EXERCISE INPUTS:

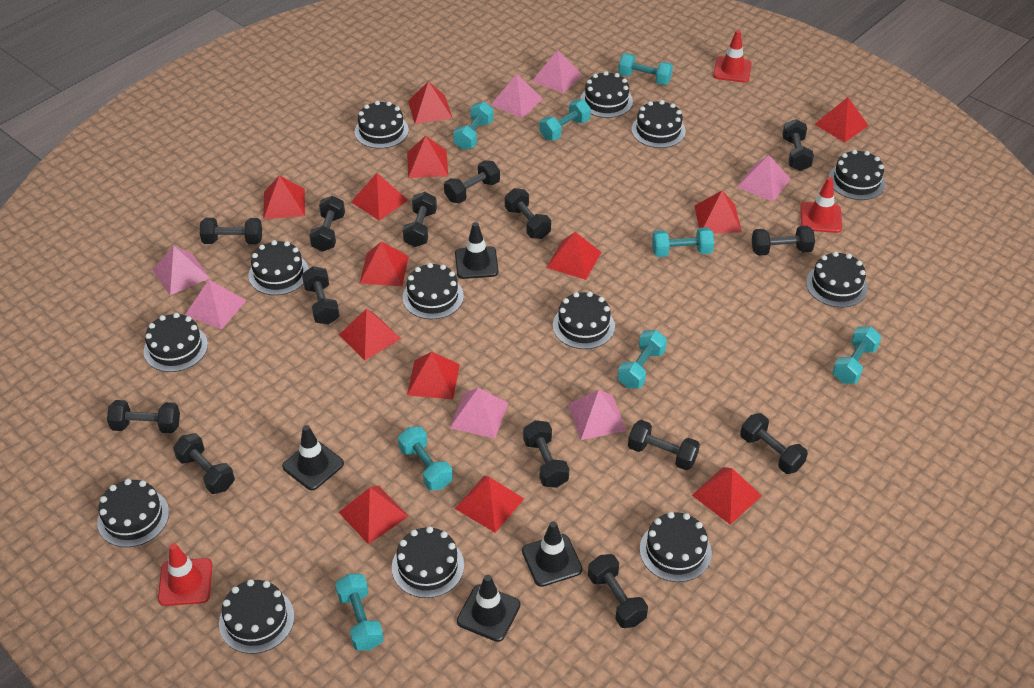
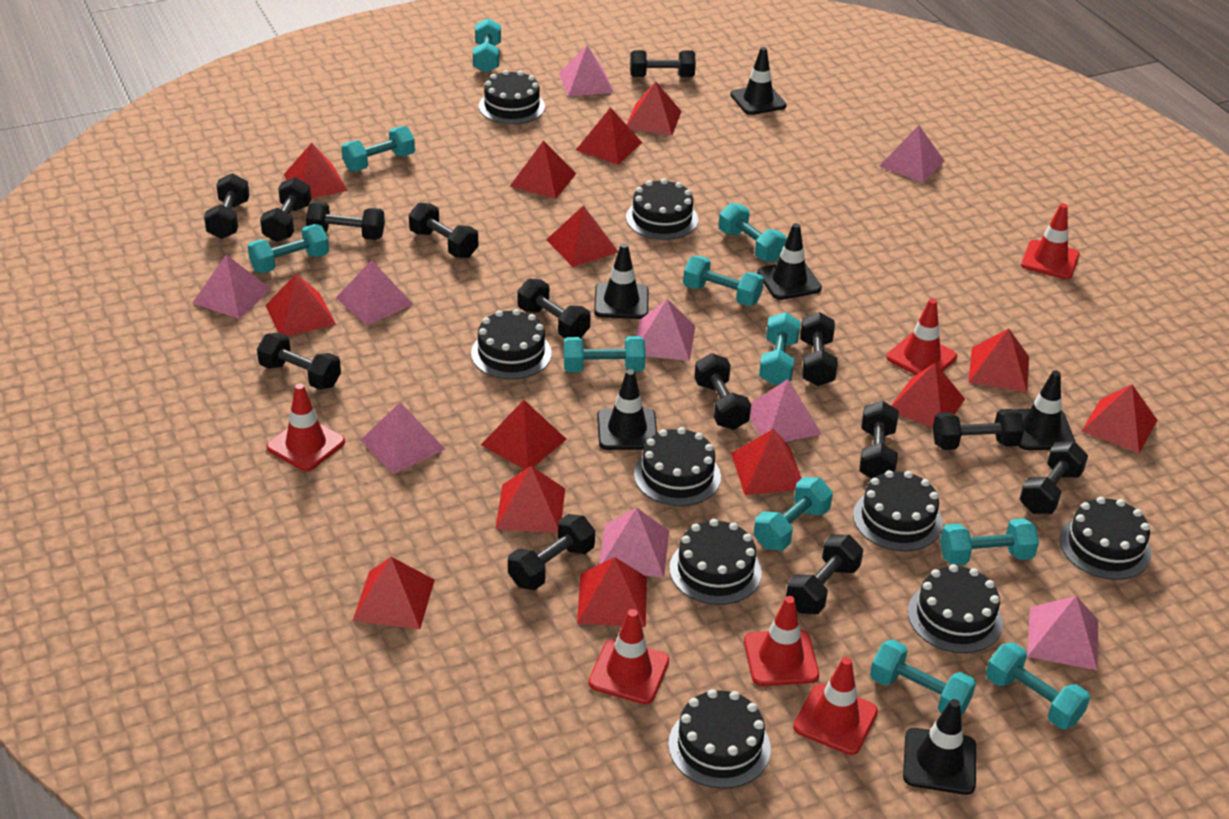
black cake: 13 -> 9
black traffic cone: 4 -> 6
pink pyramid: 7 -> 9
red pyramid: 13 -> 14
red traffic cone: 3 -> 6
turquoise dumbbell: 8 -> 11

INSTRUCTIONS FOR THE TASK:
Your reply must contain each entry exactly as written and no pictures.

SOLVED EXERCISE:
black cake: 13 -> 9
black traffic cone: 4 -> 6
pink pyramid: 7 -> 9
red pyramid: 13 -> 14
red traffic cone: 3 -> 6
turquoise dumbbell: 8 -> 11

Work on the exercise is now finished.